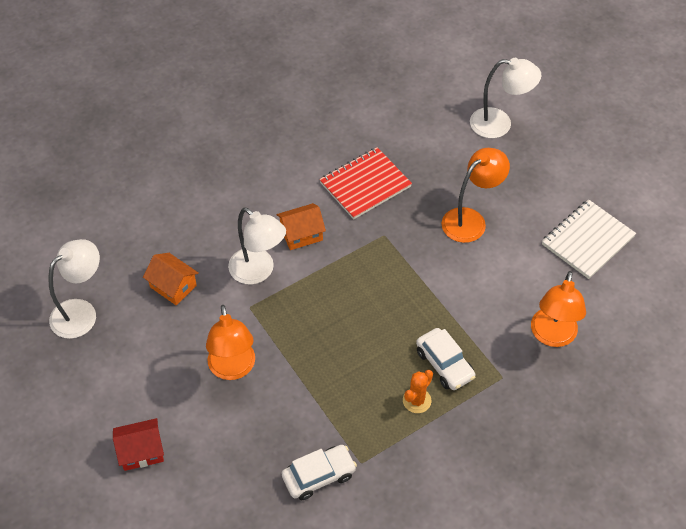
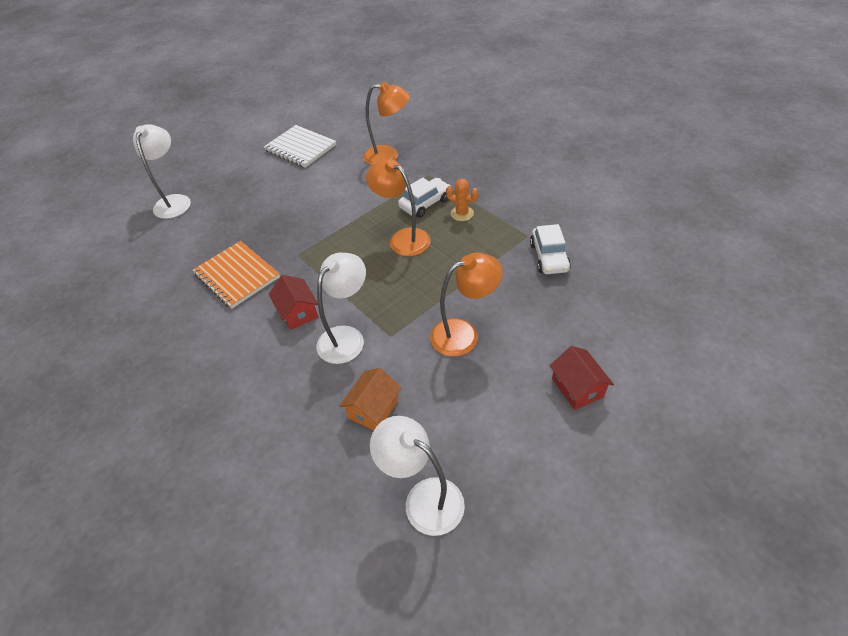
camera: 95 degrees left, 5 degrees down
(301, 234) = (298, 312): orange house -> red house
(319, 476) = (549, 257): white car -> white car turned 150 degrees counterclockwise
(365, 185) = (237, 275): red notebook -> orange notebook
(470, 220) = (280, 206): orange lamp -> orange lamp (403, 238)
---
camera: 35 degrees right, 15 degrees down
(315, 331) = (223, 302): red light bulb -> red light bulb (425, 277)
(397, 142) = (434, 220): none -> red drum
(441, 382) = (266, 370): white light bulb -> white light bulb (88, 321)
--
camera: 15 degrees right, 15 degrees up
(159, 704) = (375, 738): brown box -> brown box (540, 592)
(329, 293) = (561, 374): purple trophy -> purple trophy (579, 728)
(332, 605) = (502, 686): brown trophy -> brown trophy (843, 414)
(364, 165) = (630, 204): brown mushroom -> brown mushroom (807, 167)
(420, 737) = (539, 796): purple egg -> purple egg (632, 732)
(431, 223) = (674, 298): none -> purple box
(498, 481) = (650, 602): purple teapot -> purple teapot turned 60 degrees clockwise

> _INSTRUCTIONS FOR THE TASK_: What are the lines, exactly as written above, from the line with "camera: 35 degrees right, 15 degrees down" to the line with "(441, 382) = (266, 370): white", both included? Output only those.

> _ANSWER SPACE_:
camera: 35 degrees right, 15 degrees down
(315, 331) = (223, 302): red light bulb -> red light bulb (425, 277)
(397, 142) = (434, 220): none -> red drum
(441, 382) = (266, 370): white light bulb -> white light bulb (88, 321)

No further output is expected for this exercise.